Recorded data:
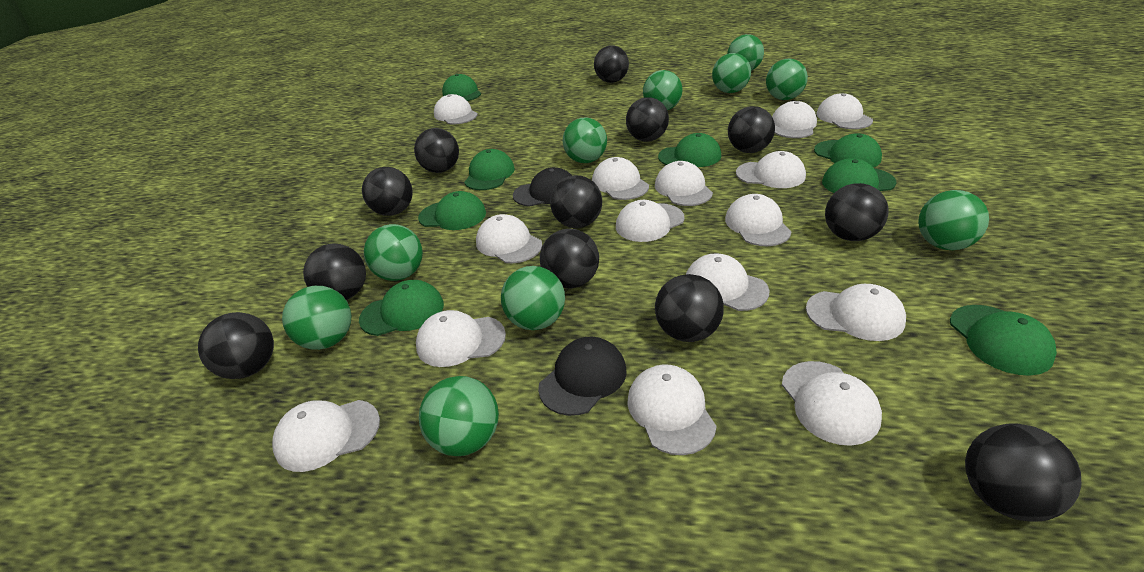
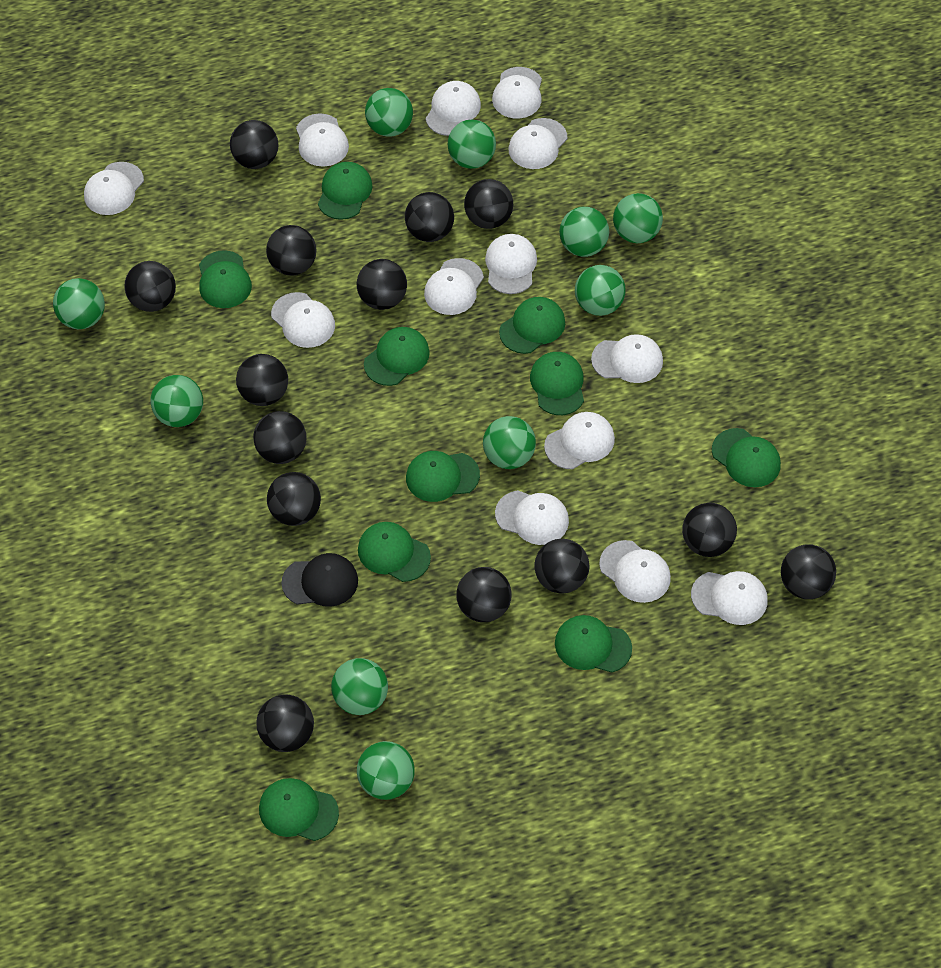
black ball: 12 -> 14
black cap: 2 -> 1
green cap: 8 -> 10
white cap: 15 -> 13

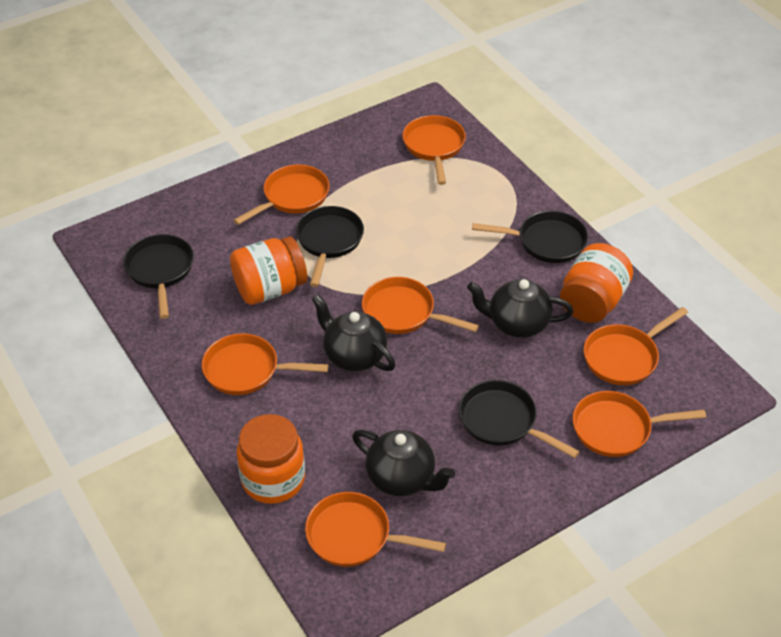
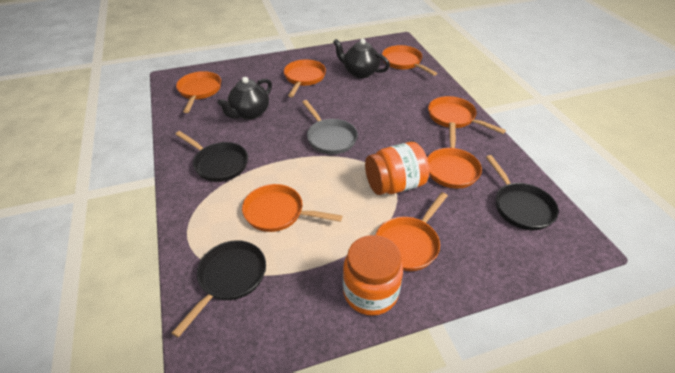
black pan: 4 -> 3
black teapot: 3 -> 2
grey pan: 0 -> 1
orange jar: 3 -> 2

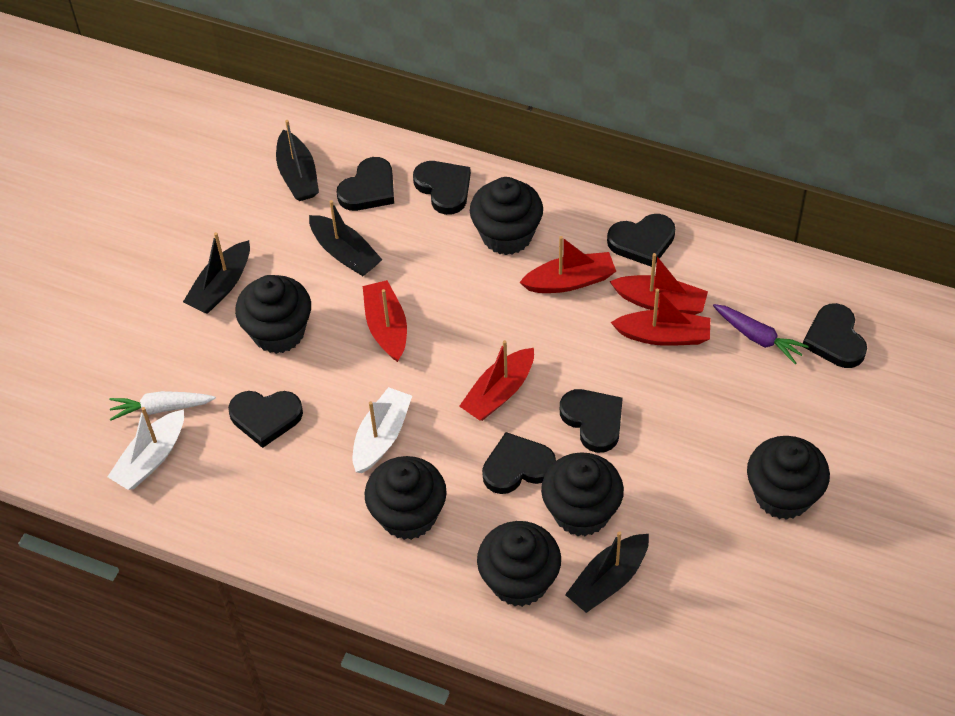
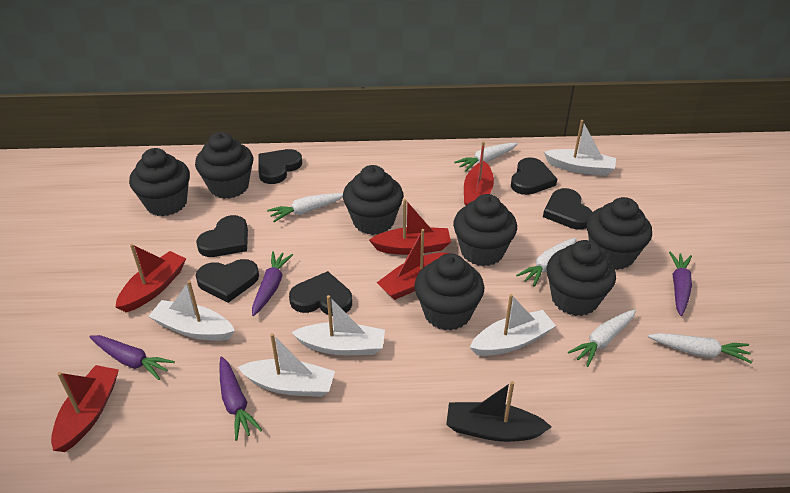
black boat: 4 -> 1
black cupcake: 6 -> 7
black heart: 7 -> 6
purple carrot: 1 -> 4
white boat: 2 -> 5
white carrot: 1 -> 5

Task details: Nothing but the lines from the one containing "black pan: 4 -> 3" through the end of the listing is to be output, and those lines are to be output exactly, pictures excluded.

Task answer:
black pan: 4 -> 3
black teapot: 3 -> 2
grey pan: 0 -> 1
orange jar: 3 -> 2

black boat: 4 -> 1
black cupcake: 6 -> 7
black heart: 7 -> 6
purple carrot: 1 -> 4
white boat: 2 -> 5
white carrot: 1 -> 5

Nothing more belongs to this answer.